PROBLEM REQUIREMENTS: Look for the line containing "cyan pentagon: (25, 140) -> (19, 97), moved" and the line containing "green circle: (63, 79) -> (49, 66), moved" in the entries below. Copy those two and all lines between them exactly, leaving out pictures.

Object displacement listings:
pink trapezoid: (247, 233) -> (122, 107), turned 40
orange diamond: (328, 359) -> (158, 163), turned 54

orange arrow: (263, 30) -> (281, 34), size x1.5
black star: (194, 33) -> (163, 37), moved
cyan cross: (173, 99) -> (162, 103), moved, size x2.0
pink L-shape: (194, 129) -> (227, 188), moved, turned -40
...
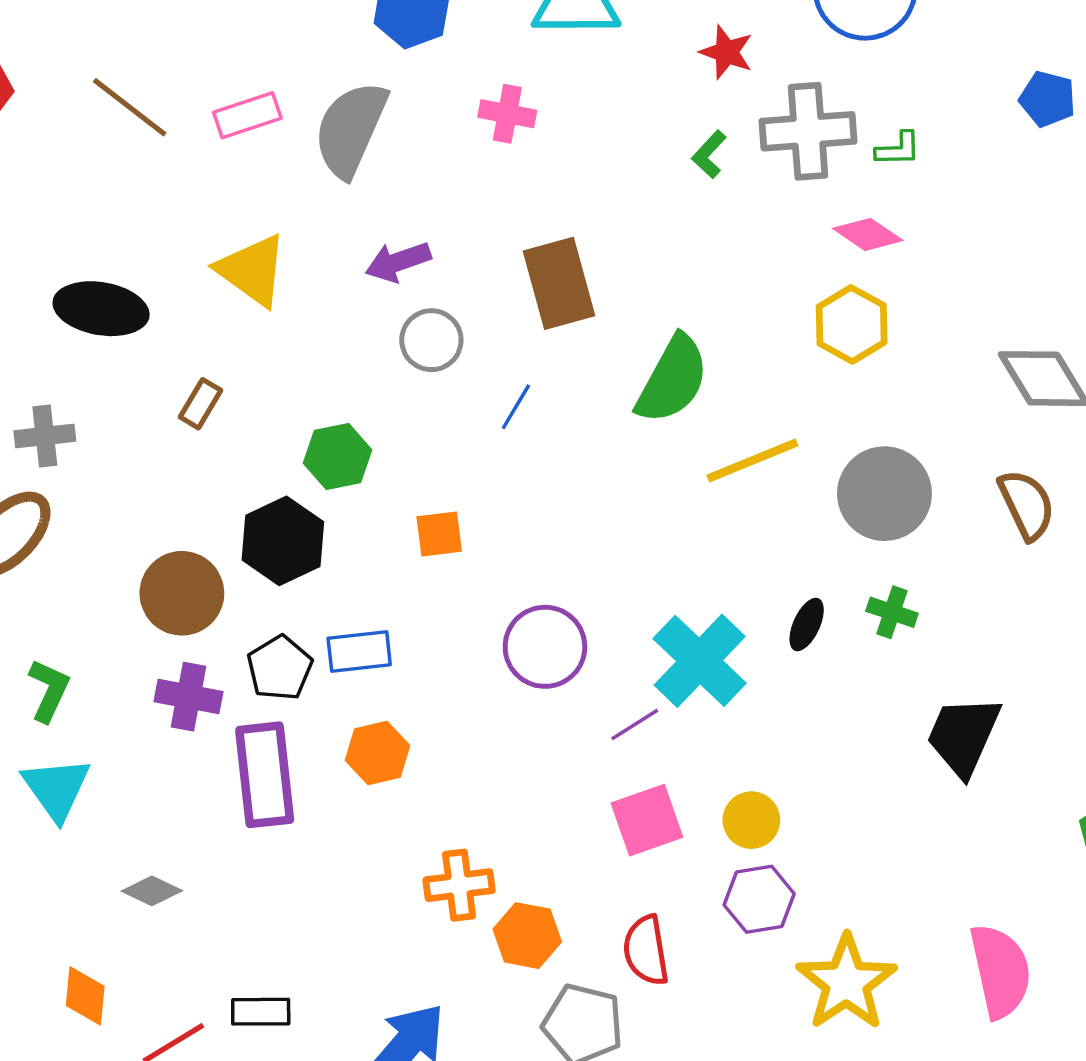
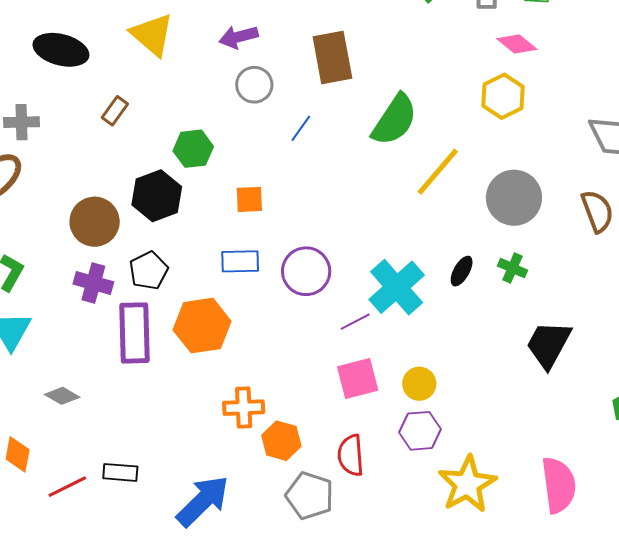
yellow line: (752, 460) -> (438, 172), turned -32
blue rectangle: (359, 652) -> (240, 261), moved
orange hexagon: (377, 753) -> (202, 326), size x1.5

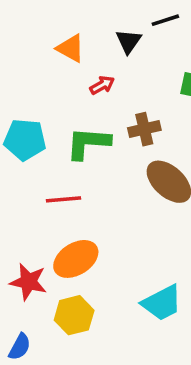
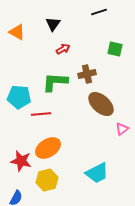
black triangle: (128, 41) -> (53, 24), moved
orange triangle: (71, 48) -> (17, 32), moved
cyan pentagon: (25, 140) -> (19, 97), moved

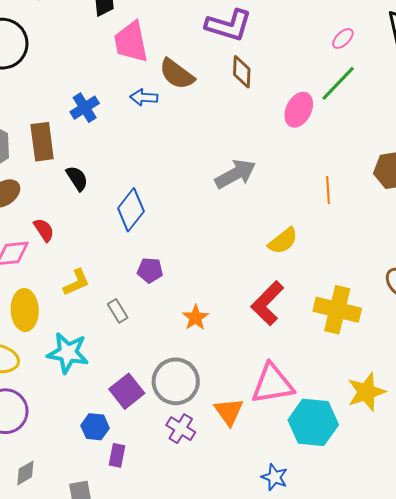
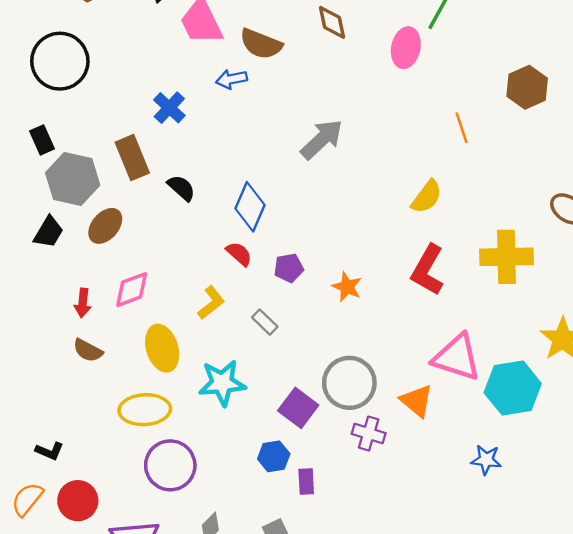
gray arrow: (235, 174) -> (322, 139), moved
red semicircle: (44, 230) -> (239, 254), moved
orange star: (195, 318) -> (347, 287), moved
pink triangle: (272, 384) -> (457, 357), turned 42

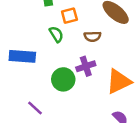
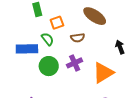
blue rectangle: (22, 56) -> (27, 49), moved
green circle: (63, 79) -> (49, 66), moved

ANSWER AREA:
cyan pentagon: (25, 140) -> (19, 97), moved

gray arrow: (235, 174) -> (322, 139), moved
red semicircle: (44, 230) -> (239, 254), moved
orange star: (195, 318) -> (347, 287), moved
pink triangle: (272, 384) -> (457, 357), turned 42

blue rectangle: (22, 56) -> (27, 49), moved
green circle: (63, 79) -> (49, 66), moved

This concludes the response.